Object state comparisons:
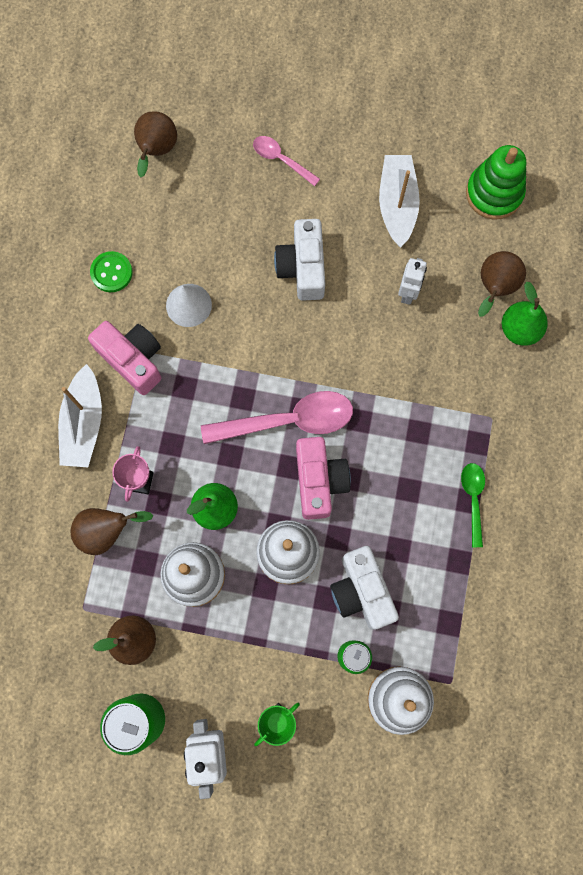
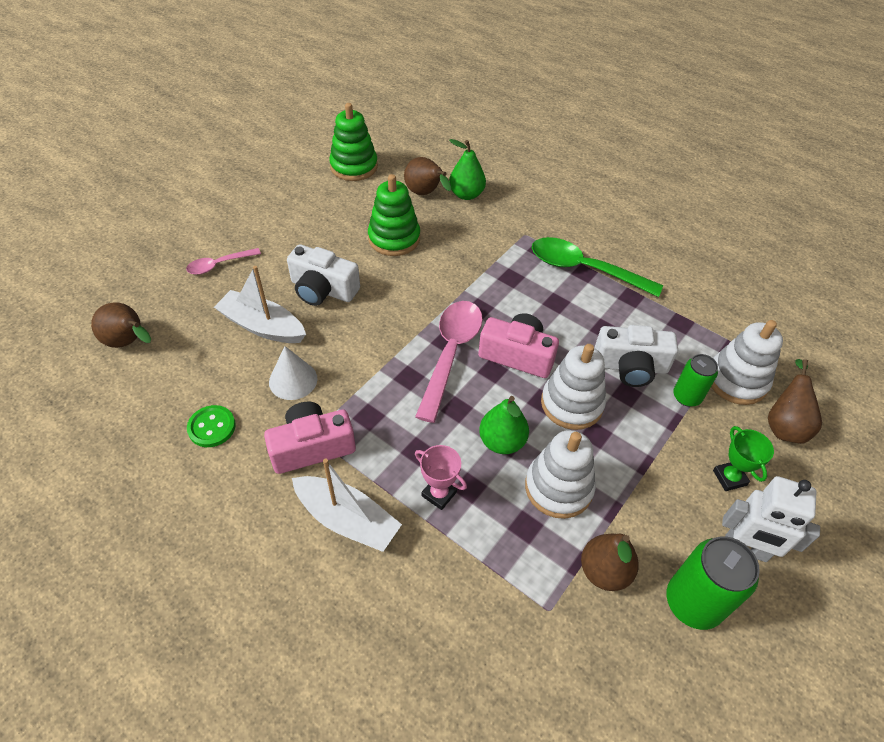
camera: 65 degrees left, 25 degrees down
(107, 532) = (475, 548): brown pear -> brown pear (784, 425)
(397, 204) = (318, 216): white boat -> white boat (262, 326)
(408, 293) = (394, 238): white robot -> green stacking toy
(473, 499) = (584, 269): green spoon -> green spoon, size x1.84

▶ _Exercise directions_
Exactly the lines from the top of the entries through the line with "(408, 293) = (394, 238): white", inclusive, must be given again, with every picture omitted.

▶ _Solution_
camera: 65 degrees left, 25 degrees down
(107, 532) = (475, 548): brown pear -> brown pear (784, 425)
(397, 204) = (318, 216): white boat -> white boat (262, 326)
(408, 293) = (394, 238): white robot -> green stacking toy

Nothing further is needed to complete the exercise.